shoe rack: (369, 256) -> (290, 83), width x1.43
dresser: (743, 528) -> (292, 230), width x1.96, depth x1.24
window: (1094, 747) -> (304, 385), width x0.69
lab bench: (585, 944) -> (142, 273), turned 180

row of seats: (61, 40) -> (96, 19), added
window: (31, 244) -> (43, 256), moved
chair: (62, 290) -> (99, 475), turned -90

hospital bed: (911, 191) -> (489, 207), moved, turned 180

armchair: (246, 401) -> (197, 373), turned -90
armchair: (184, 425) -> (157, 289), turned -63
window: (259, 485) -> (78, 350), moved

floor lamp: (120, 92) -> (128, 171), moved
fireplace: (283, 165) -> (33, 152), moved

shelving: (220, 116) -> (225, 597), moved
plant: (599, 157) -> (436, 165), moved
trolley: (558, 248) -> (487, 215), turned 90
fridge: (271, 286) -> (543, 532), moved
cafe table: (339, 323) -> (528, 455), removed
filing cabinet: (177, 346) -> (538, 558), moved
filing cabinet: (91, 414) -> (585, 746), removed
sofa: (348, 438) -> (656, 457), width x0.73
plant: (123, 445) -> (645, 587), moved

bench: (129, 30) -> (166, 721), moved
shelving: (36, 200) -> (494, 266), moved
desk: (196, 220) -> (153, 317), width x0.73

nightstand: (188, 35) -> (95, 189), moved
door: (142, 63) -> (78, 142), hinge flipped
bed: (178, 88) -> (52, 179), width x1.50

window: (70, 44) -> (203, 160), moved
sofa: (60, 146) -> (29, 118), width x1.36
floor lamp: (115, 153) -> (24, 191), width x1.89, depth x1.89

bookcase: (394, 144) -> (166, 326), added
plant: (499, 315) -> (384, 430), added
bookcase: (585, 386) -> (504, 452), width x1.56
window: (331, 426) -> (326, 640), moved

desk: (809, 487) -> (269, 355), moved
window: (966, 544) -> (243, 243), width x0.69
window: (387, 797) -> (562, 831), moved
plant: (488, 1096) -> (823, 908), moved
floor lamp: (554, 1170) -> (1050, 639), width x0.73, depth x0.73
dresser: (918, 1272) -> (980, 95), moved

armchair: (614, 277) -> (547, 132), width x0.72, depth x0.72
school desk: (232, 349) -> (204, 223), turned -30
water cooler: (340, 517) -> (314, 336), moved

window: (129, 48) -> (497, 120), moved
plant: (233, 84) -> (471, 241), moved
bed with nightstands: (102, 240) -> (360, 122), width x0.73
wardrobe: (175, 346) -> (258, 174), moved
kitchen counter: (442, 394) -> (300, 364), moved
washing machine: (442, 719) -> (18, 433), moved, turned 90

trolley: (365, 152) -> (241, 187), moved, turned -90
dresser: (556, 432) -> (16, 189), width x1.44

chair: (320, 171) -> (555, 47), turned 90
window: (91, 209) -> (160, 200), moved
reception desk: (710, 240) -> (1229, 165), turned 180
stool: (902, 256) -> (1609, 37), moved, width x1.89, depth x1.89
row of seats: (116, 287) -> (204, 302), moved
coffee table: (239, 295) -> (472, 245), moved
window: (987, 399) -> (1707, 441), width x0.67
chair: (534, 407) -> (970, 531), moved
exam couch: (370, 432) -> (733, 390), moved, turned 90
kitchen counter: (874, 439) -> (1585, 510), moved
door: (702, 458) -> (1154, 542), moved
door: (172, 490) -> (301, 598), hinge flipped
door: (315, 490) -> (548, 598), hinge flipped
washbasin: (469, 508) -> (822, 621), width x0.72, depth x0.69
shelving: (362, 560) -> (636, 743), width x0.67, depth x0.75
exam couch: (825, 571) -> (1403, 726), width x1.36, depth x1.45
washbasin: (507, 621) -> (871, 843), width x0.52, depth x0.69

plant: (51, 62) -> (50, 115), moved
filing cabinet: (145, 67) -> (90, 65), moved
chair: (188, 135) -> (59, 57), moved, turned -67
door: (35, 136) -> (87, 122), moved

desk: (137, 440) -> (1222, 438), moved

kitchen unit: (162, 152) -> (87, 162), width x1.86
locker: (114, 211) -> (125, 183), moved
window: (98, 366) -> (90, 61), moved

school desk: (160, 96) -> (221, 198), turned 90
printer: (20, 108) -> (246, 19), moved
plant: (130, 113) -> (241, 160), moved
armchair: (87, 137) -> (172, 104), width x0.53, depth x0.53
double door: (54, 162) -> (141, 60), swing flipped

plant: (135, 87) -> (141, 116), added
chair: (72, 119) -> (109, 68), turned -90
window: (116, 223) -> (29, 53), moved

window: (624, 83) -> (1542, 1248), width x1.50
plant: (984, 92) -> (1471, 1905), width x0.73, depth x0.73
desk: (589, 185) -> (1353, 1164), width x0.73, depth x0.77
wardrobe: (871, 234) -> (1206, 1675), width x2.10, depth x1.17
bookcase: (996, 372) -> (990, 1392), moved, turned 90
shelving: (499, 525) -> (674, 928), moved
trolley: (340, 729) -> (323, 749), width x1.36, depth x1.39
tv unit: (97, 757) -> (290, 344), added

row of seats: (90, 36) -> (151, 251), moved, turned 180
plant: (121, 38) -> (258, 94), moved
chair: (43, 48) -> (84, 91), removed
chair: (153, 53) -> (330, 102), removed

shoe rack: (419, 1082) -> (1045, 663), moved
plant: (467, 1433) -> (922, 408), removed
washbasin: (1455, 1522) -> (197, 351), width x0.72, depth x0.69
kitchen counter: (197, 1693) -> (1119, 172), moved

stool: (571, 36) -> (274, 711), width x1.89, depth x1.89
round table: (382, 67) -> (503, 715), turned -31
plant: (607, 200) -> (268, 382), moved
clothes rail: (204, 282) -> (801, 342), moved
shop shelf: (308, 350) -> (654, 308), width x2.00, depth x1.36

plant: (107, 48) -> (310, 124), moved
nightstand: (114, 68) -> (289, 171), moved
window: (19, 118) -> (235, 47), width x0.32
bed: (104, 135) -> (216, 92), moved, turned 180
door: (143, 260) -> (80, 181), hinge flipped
==*==
▸ Prompt
If a line of the entries holds the word "filing", copy it out.

▸ Task result
filing cabinet: (177, 346) -> (538, 558), moved
filing cabinet: (91, 414) -> (585, 746), removed
filing cabinet: (145, 67) -> (90, 65), moved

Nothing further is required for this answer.